Material for this task section start

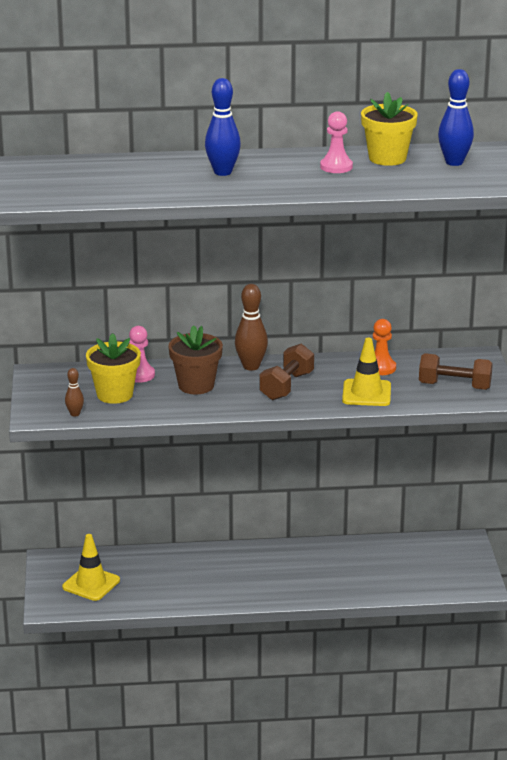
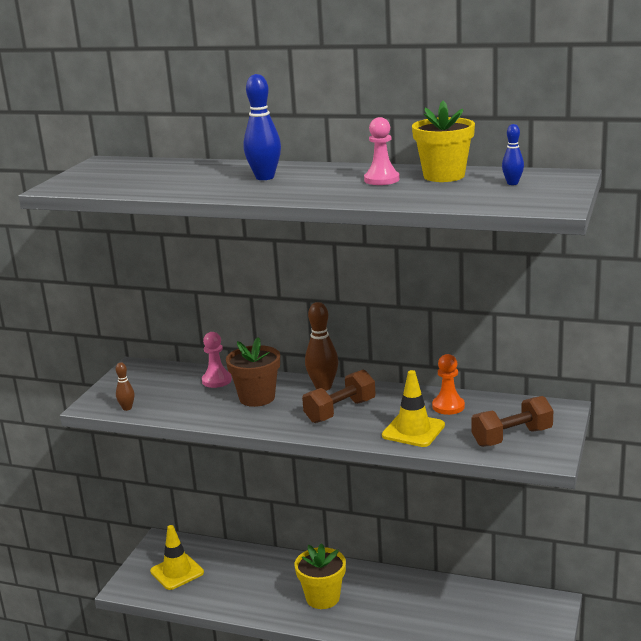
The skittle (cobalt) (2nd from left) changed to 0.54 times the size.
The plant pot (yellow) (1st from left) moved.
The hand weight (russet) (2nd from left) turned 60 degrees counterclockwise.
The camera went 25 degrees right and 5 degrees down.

Material for this task section end
Material for this task section start

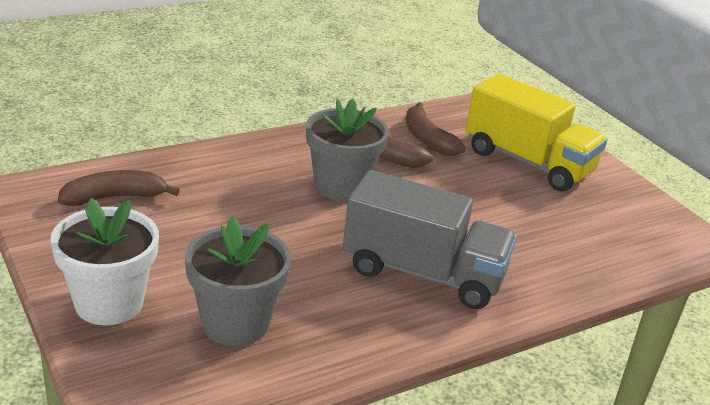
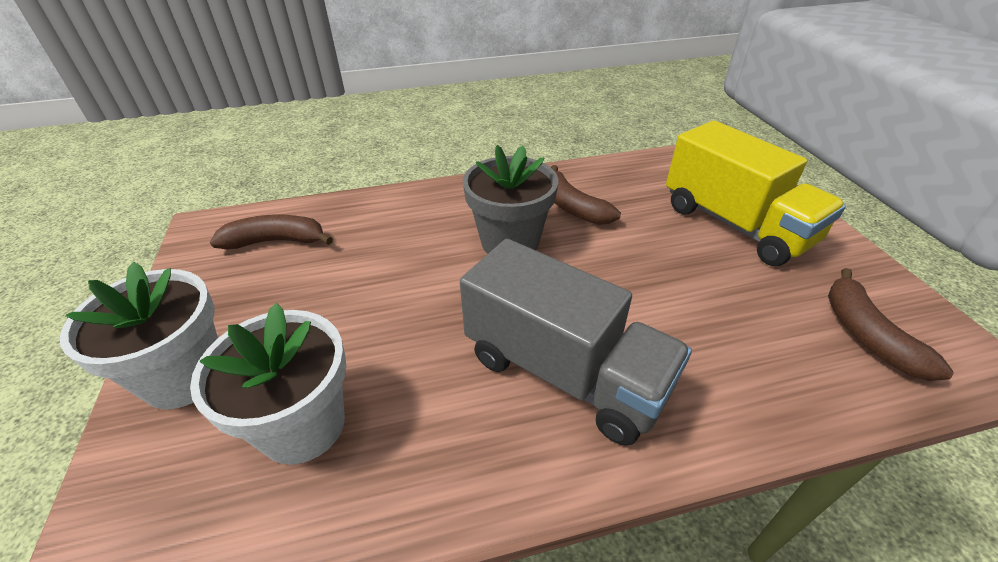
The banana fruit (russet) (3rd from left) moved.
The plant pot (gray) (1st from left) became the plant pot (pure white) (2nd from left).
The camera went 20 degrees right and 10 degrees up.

Material for this task section end

What to work on: Here the output must be the lines above from the line with "The banana fruit" to the line with "The camera went 20", both included, duplicated word for word and nothing else.

Answer for this exercise:
The banana fruit (russet) (3rd from left) moved.
The plant pot (gray) (1st from left) became the plant pot (pure white) (2nd from left).
The camera went 20 degrees right and 10 degrees up.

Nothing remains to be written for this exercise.